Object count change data
--------------------------------------------------

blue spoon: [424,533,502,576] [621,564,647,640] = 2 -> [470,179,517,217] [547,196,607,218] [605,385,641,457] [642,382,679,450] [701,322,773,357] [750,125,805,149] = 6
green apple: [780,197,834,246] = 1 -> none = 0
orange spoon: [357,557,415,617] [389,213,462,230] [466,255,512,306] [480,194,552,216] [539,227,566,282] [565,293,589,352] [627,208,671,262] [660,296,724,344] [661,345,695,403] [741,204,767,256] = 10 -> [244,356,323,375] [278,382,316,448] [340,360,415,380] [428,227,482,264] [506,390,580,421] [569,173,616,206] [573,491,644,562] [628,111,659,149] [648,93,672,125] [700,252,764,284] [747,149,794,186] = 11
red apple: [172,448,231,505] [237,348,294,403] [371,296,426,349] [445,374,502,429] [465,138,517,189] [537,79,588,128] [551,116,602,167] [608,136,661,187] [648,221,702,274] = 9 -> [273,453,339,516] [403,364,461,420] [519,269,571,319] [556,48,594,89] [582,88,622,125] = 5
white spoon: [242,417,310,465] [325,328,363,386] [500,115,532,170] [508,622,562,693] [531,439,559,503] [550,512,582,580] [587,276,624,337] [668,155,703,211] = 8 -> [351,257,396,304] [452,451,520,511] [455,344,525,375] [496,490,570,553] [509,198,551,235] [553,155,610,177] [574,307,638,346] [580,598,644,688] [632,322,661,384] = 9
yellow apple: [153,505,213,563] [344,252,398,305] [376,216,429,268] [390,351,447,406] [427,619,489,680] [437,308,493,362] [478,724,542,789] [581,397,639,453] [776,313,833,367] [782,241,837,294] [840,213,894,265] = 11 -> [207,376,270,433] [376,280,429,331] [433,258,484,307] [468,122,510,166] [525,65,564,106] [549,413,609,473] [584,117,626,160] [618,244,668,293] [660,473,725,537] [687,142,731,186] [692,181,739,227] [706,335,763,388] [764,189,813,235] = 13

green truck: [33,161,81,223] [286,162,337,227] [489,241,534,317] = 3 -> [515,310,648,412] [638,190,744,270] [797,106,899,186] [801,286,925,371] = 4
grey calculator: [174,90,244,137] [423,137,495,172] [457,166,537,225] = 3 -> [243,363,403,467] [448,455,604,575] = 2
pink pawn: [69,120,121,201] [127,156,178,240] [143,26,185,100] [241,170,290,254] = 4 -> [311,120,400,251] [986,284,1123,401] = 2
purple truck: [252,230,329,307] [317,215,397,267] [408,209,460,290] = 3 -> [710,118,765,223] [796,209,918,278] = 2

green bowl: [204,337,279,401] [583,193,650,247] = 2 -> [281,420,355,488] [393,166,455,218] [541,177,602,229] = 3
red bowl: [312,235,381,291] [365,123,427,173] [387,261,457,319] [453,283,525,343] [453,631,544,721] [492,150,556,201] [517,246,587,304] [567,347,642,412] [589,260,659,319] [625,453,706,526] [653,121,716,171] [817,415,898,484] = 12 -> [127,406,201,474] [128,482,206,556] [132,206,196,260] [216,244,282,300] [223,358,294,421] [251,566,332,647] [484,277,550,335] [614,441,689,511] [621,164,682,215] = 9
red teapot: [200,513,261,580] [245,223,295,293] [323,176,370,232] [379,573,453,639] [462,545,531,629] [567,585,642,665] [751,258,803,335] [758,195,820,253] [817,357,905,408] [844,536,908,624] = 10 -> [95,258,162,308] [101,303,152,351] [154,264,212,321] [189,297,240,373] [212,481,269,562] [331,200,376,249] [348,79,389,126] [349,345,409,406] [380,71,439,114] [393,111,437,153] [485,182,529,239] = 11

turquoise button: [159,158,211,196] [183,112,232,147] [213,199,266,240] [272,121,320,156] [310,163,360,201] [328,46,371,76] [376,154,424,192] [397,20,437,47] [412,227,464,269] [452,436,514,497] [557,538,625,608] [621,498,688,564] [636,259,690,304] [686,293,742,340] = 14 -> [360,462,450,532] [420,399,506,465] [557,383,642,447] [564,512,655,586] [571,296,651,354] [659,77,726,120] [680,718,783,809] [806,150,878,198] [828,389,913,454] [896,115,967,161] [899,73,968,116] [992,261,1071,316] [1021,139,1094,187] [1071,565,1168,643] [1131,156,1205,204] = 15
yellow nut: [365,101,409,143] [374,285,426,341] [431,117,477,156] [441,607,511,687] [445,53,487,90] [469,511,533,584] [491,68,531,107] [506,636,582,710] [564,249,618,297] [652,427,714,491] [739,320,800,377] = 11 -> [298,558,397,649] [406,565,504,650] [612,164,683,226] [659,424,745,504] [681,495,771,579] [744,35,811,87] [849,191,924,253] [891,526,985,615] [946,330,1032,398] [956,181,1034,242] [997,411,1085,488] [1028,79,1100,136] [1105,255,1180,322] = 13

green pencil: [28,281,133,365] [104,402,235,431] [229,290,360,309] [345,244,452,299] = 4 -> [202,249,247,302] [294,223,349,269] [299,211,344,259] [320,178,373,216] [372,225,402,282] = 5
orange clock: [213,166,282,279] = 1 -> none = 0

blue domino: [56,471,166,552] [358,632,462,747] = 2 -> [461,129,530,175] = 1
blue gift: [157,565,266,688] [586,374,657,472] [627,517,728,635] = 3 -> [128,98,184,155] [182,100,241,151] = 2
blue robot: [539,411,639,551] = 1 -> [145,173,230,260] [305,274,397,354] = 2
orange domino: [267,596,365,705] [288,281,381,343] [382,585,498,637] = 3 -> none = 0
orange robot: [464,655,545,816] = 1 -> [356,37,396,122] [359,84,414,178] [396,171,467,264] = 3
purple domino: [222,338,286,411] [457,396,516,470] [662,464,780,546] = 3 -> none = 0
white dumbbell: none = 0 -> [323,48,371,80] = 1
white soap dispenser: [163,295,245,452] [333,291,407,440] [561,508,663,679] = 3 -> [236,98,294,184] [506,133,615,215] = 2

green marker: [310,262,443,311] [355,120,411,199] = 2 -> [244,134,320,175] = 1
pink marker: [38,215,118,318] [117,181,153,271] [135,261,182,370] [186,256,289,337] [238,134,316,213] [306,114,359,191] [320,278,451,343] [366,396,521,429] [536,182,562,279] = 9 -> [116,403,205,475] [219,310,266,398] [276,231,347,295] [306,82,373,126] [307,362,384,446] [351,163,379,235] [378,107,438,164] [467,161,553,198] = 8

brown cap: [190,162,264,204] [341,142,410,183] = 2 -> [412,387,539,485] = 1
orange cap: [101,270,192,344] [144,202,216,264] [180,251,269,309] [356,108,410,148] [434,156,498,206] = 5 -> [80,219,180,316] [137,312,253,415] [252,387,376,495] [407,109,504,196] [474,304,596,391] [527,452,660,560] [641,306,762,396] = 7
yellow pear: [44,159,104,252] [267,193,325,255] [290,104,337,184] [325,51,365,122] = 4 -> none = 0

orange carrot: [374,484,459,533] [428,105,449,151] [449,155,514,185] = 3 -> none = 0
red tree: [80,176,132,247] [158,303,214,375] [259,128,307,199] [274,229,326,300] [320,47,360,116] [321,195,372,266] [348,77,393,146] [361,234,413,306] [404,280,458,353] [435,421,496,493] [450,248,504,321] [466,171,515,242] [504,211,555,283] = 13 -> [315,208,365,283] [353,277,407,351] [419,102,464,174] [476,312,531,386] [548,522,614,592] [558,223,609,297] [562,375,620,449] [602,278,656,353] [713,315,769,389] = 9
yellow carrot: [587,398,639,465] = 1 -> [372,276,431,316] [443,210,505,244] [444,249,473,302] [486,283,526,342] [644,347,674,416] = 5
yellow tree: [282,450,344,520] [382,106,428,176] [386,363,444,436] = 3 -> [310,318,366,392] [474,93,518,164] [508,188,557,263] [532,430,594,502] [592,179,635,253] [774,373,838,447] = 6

--------------------------------------------------

> [Exercise requirements] Could you transcribe all of the data exactly as it is given?

> [Written response]
blue spoon: [424,533,502,576] [621,564,647,640] = 2 -> [470,179,517,217] [547,196,607,218] [605,385,641,457] [642,382,679,450] [701,322,773,357] [750,125,805,149] = 6
green apple: [780,197,834,246] = 1 -> none = 0
orange spoon: [357,557,415,617] [389,213,462,230] [466,255,512,306] [480,194,552,216] [539,227,566,282] [565,293,589,352] [627,208,671,262] [660,296,724,344] [661,345,695,403] [741,204,767,256] = 10 -> [244,356,323,375] [278,382,316,448] [340,360,415,380] [428,227,482,264] [506,390,580,421] [569,173,616,206] [573,491,644,562] [628,111,659,149] [648,93,672,125] [700,252,764,284] [747,149,794,186] = 11
red apple: [172,448,231,505] [237,348,294,403] [371,296,426,349] [445,374,502,429] [465,138,517,189] [537,79,588,128] [551,116,602,167] [608,136,661,187] [648,221,702,274] = 9 -> [273,453,339,516] [403,364,461,420] [519,269,571,319] [556,48,594,89] [582,88,622,125] = 5
white spoon: [242,417,310,465] [325,328,363,386] [500,115,532,170] [508,622,562,693] [531,439,559,503] [550,512,582,580] [587,276,624,337] [668,155,703,211] = 8 -> [351,257,396,304] [452,451,520,511] [455,344,525,375] [496,490,570,553] [509,198,551,235] [553,155,610,177] [574,307,638,346] [580,598,644,688] [632,322,661,384] = 9
yellow apple: [153,505,213,563] [344,252,398,305] [376,216,429,268] [390,351,447,406] [427,619,489,680] [437,308,493,362] [478,724,542,789] [581,397,639,453] [776,313,833,367] [782,241,837,294] [840,213,894,265] = 11 -> [207,376,270,433] [376,280,429,331] [433,258,484,307] [468,122,510,166] [525,65,564,106] [549,413,609,473] [584,117,626,160] [618,244,668,293] [660,473,725,537] [687,142,731,186] [692,181,739,227] [706,335,763,388] [764,189,813,235] = 13

green truck: [33,161,81,223] [286,162,337,227] [489,241,534,317] = 3 -> [515,310,648,412] [638,190,744,270] [797,106,899,186] [801,286,925,371] = 4
grey calculator: [174,90,244,137] [423,137,495,172] [457,166,537,225] = 3 -> [243,363,403,467] [448,455,604,575] = 2
pink pawn: [69,120,121,201] [127,156,178,240] [143,26,185,100] [241,170,290,254] = 4 -> [311,120,400,251] [986,284,1123,401] = 2
purple truck: [252,230,329,307] [317,215,397,267] [408,209,460,290] = 3 -> [710,118,765,223] [796,209,918,278] = 2

green bowl: [204,337,279,401] [583,193,650,247] = 2 -> [281,420,355,488] [393,166,455,218] [541,177,602,229] = 3
red bowl: [312,235,381,291] [365,123,427,173] [387,261,457,319] [453,283,525,343] [453,631,544,721] [492,150,556,201] [517,246,587,304] [567,347,642,412] [589,260,659,319] [625,453,706,526] [653,121,716,171] [817,415,898,484] = 12 -> [127,406,201,474] [128,482,206,556] [132,206,196,260] [216,244,282,300] [223,358,294,421] [251,566,332,647] [484,277,550,335] [614,441,689,511] [621,164,682,215] = 9
red teapot: [200,513,261,580] [245,223,295,293] [323,176,370,232] [379,573,453,639] [462,545,531,629] [567,585,642,665] [751,258,803,335] [758,195,820,253] [817,357,905,408] [844,536,908,624] = 10 -> [95,258,162,308] [101,303,152,351] [154,264,212,321] [189,297,240,373] [212,481,269,562] [331,200,376,249] [348,79,389,126] [349,345,409,406] [380,71,439,114] [393,111,437,153] [485,182,529,239] = 11

turquoise button: [159,158,211,196] [183,112,232,147] [213,199,266,240] [272,121,320,156] [310,163,360,201] [328,46,371,76] [376,154,424,192] [397,20,437,47] [412,227,464,269] [452,436,514,497] [557,538,625,608] [621,498,688,564] [636,259,690,304] [686,293,742,340] = 14 -> [360,462,450,532] [420,399,506,465] [557,383,642,447] [564,512,655,586] [571,296,651,354] [659,77,726,120] [680,718,783,809] [806,150,878,198] [828,389,913,454] [896,115,967,161] [899,73,968,116] [992,261,1071,316] [1021,139,1094,187] [1071,565,1168,643] [1131,156,1205,204] = 15
yellow nut: [365,101,409,143] [374,285,426,341] [431,117,477,156] [441,607,511,687] [445,53,487,90] [469,511,533,584] [491,68,531,107] [506,636,582,710] [564,249,618,297] [652,427,714,491] [739,320,800,377] = 11 -> [298,558,397,649] [406,565,504,650] [612,164,683,226] [659,424,745,504] [681,495,771,579] [744,35,811,87] [849,191,924,253] [891,526,985,615] [946,330,1032,398] [956,181,1034,242] [997,411,1085,488] [1028,79,1100,136] [1105,255,1180,322] = 13

green pencil: [28,281,133,365] [104,402,235,431] [229,290,360,309] [345,244,452,299] = 4 -> [202,249,247,302] [294,223,349,269] [299,211,344,259] [320,178,373,216] [372,225,402,282] = 5
orange clock: [213,166,282,279] = 1 -> none = 0

blue domino: [56,471,166,552] [358,632,462,747] = 2 -> [461,129,530,175] = 1
blue gift: [157,565,266,688] [586,374,657,472] [627,517,728,635] = 3 -> [128,98,184,155] [182,100,241,151] = 2
blue robot: [539,411,639,551] = 1 -> [145,173,230,260] [305,274,397,354] = 2
orange domino: [267,596,365,705] [288,281,381,343] [382,585,498,637] = 3 -> none = 0
orange robot: [464,655,545,816] = 1 -> [356,37,396,122] [359,84,414,178] [396,171,467,264] = 3
purple domino: [222,338,286,411] [457,396,516,470] [662,464,780,546] = 3 -> none = 0
white dumbbell: none = 0 -> [323,48,371,80] = 1
white soap dispenser: [163,295,245,452] [333,291,407,440] [561,508,663,679] = 3 -> [236,98,294,184] [506,133,615,215] = 2

green marker: [310,262,443,311] [355,120,411,199] = 2 -> [244,134,320,175] = 1
pink marker: [38,215,118,318] [117,181,153,271] [135,261,182,370] [186,256,289,337] [238,134,316,213] [306,114,359,191] [320,278,451,343] [366,396,521,429] [536,182,562,279] = 9 -> [116,403,205,475] [219,310,266,398] [276,231,347,295] [306,82,373,126] [307,362,384,446] [351,163,379,235] [378,107,438,164] [467,161,553,198] = 8

brown cap: [190,162,264,204] [341,142,410,183] = 2 -> [412,387,539,485] = 1
orange cap: [101,270,192,344] [144,202,216,264] [180,251,269,309] [356,108,410,148] [434,156,498,206] = 5 -> [80,219,180,316] [137,312,253,415] [252,387,376,495] [407,109,504,196] [474,304,596,391] [527,452,660,560] [641,306,762,396] = 7
yellow pear: [44,159,104,252] [267,193,325,255] [290,104,337,184] [325,51,365,122] = 4 -> none = 0

orange carrot: [374,484,459,533] [428,105,449,151] [449,155,514,185] = 3 -> none = 0
red tree: [80,176,132,247] [158,303,214,375] [259,128,307,199] [274,229,326,300] [320,47,360,116] [321,195,372,266] [348,77,393,146] [361,234,413,306] [404,280,458,353] [435,421,496,493] [450,248,504,321] [466,171,515,242] [504,211,555,283] = 13 -> [315,208,365,283] [353,277,407,351] [419,102,464,174] [476,312,531,386] [548,522,614,592] [558,223,609,297] [562,375,620,449] [602,278,656,353] [713,315,769,389] = 9
yellow carrot: [587,398,639,465] = 1 -> [372,276,431,316] [443,210,505,244] [444,249,473,302] [486,283,526,342] [644,347,674,416] = 5
yellow tree: [282,450,344,520] [382,106,428,176] [386,363,444,436] = 3 -> [310,318,366,392] [474,93,518,164] [508,188,557,263] [532,430,594,502] [592,179,635,253] [774,373,838,447] = 6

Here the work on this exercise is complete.